- Exercise description: Could the data below be copied exactly, minus the pictures?

- Information supplied:
.....

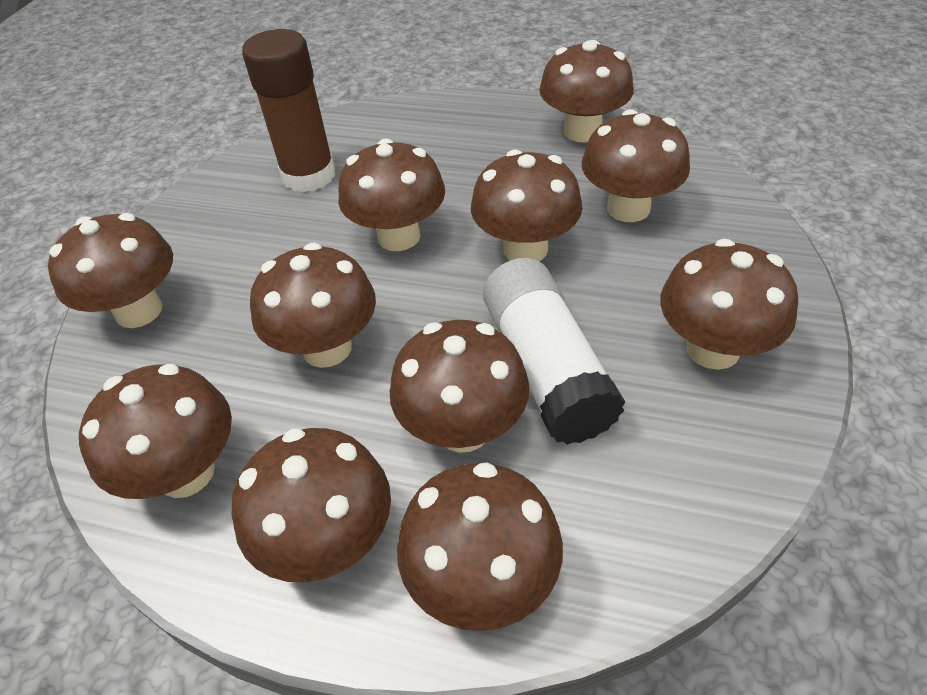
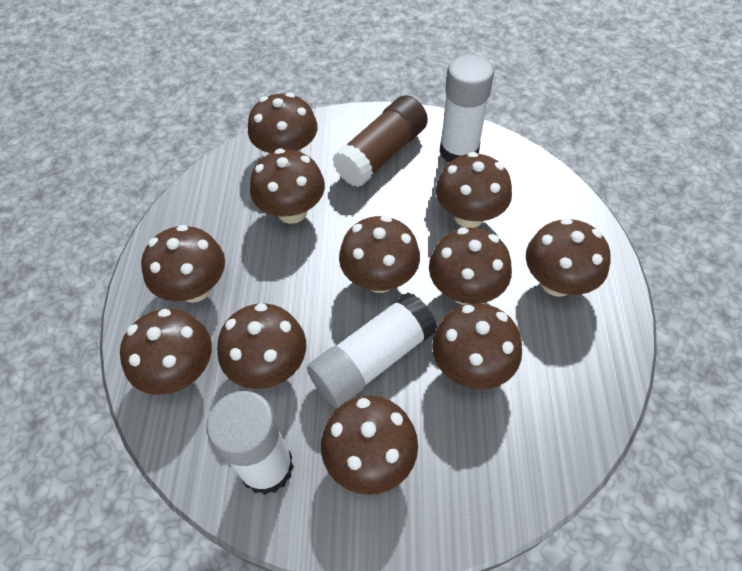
white glue stick: 1 -> 3

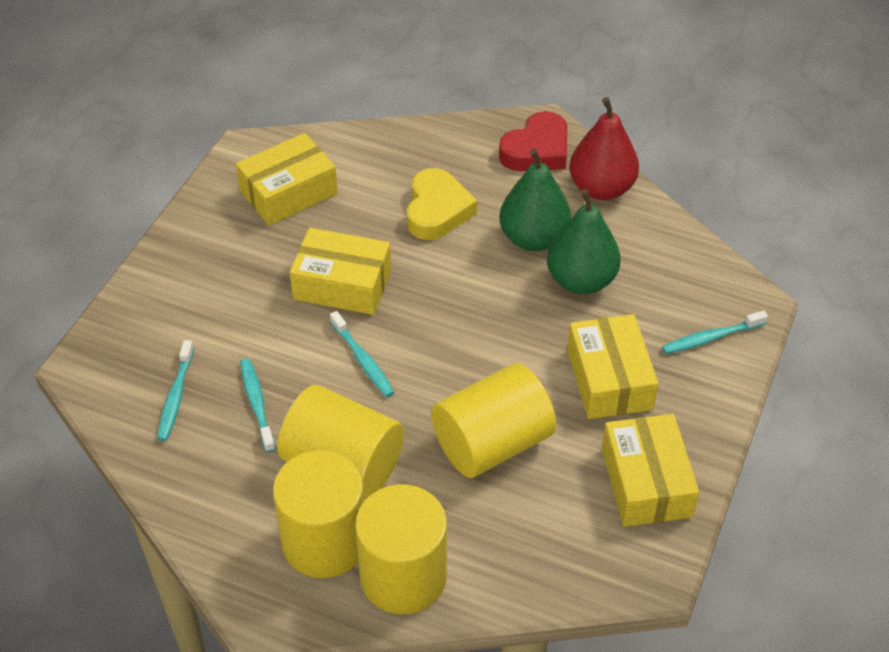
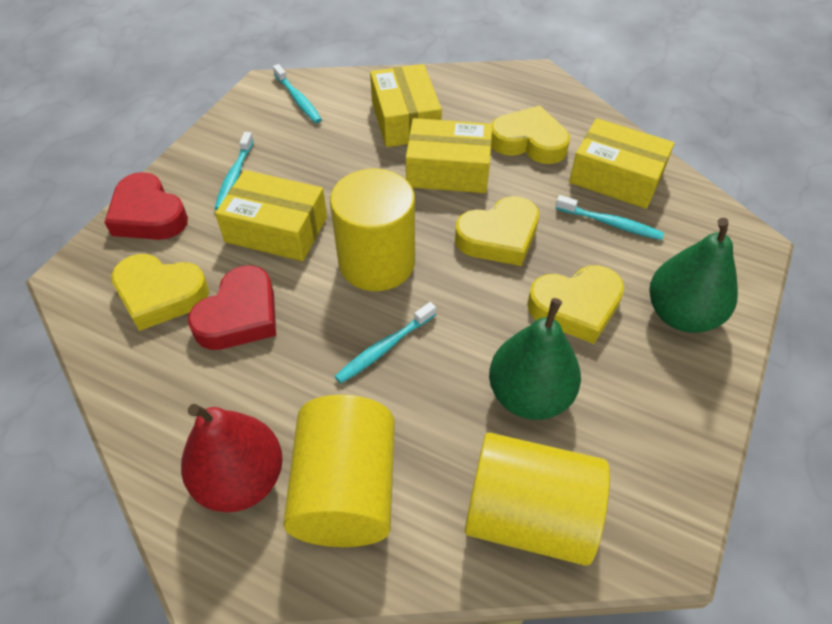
red heart: 1 -> 2
yellow cylinder: 4 -> 3
yellow heart: 1 -> 4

.....

- Response for this exercise:
white glue stick: 1 -> 3

red heart: 1 -> 2
yellow cylinder: 4 -> 3
yellow heart: 1 -> 4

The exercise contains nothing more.